Restate word for word every line from the one containing "DRIVER pin IN2: A4 -> 11" to the last line of the records below.

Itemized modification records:

================================

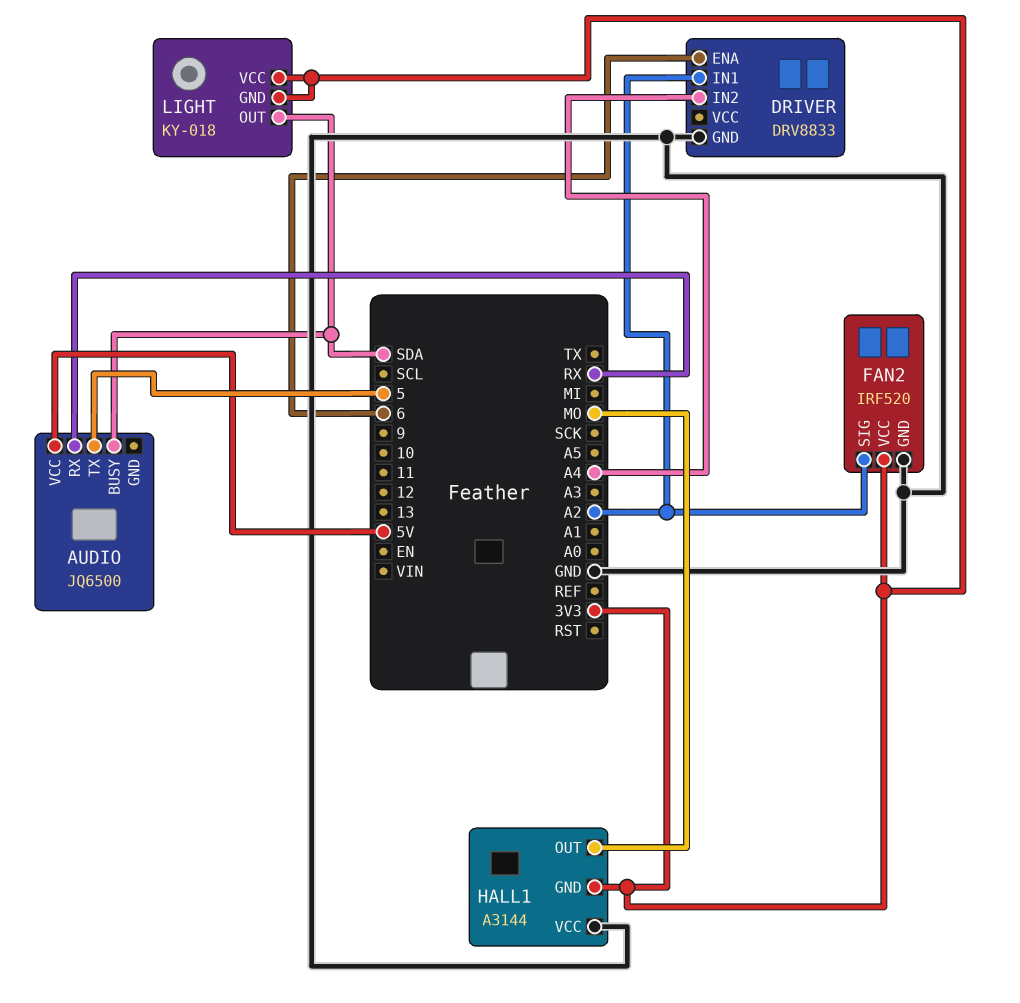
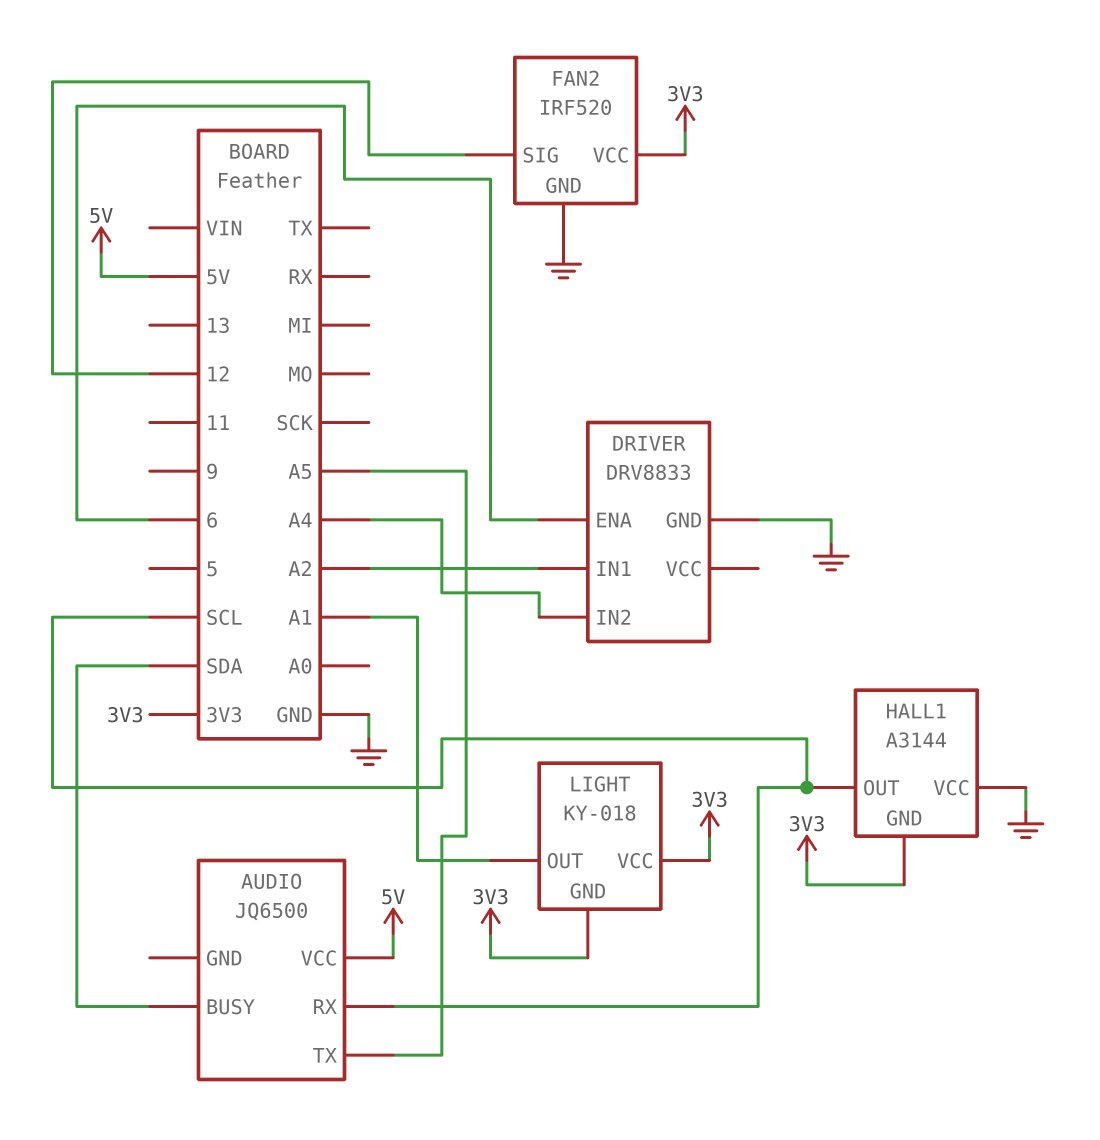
AUDIO pin RX: RX -> SCL
AUDIO pin TX: 5 -> A5
FAN2 pin SIG: A2 -> 12
HALL1 pin OUT: MO -> SCL
LIGHT pin OUT: SDA -> A1

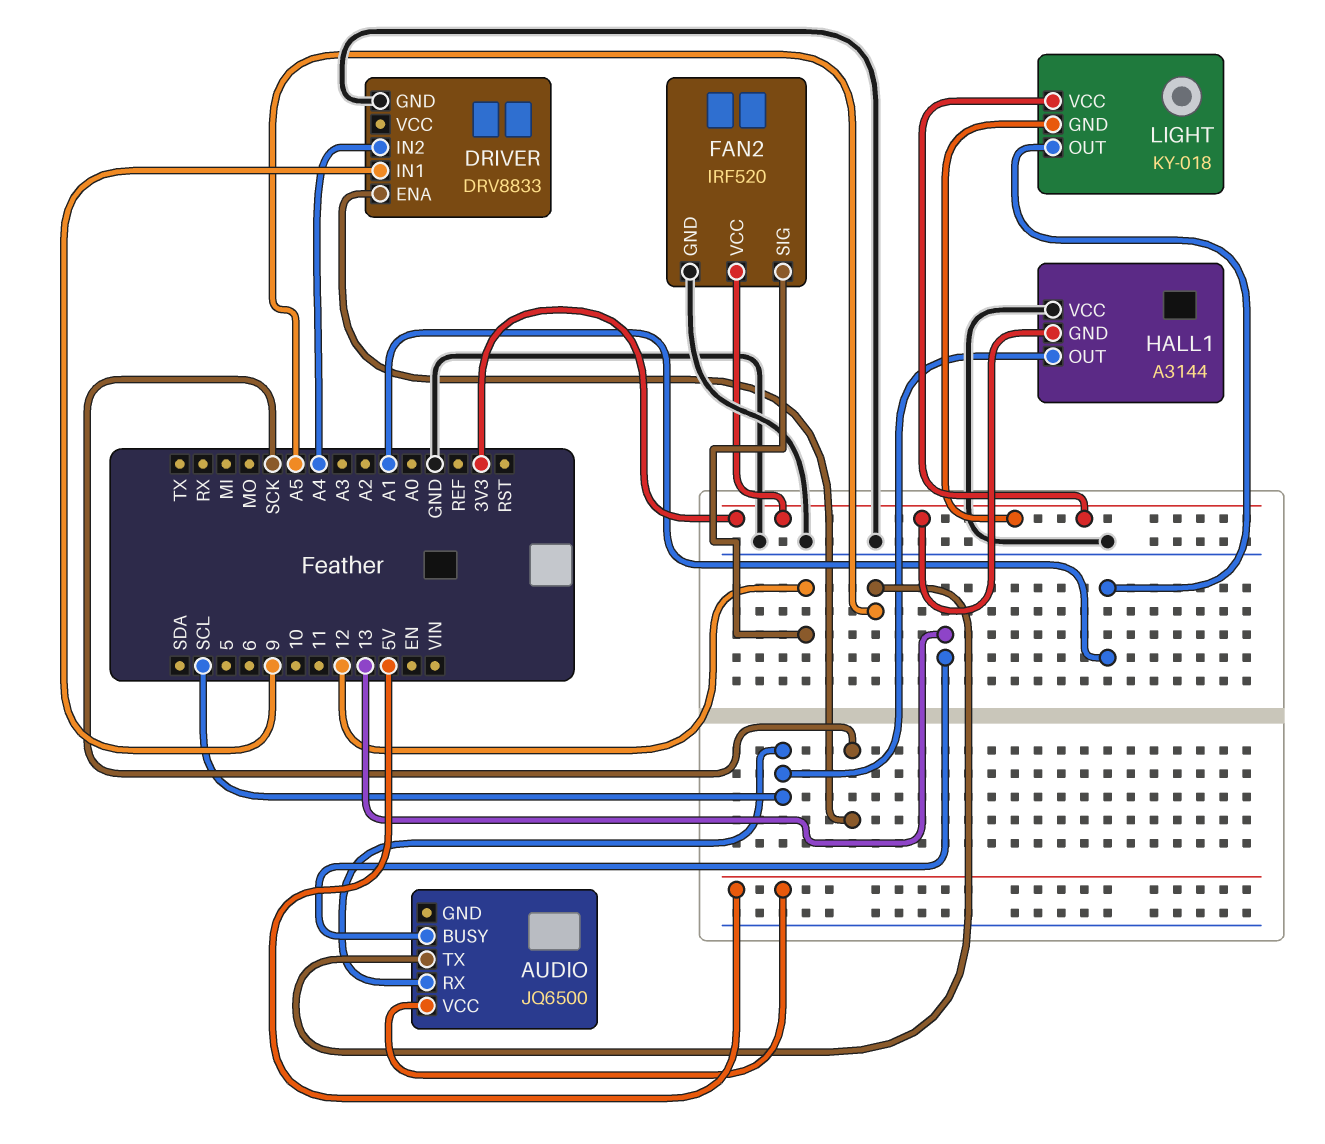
AUDIO pin BUSY: SDA -> 13
DRIVER pin ENA: 6 -> SCK
DRIVER pin IN1: A2 -> 9

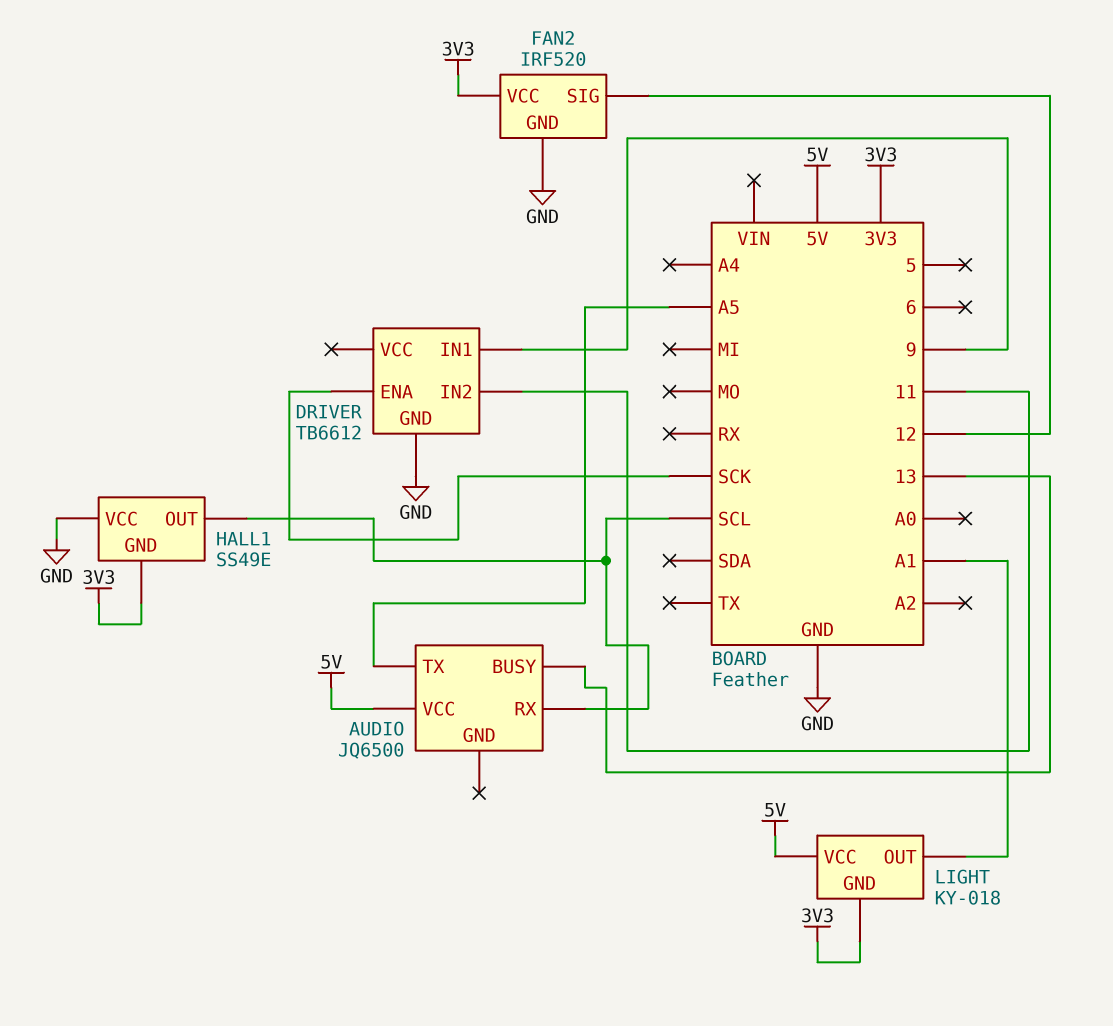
DRIVER: DRV8833 -> TB6612
DRIVER pin IN2: A4 -> 11
HALL1: A3144 -> SS49E
LIGHT pin VCC: 3V3 -> 5V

================================

RESPONSE ->
DRIVER pin IN2: A4 -> 11
HALL1: A3144 -> SS49E
LIGHT pin VCC: 3V3 -> 5V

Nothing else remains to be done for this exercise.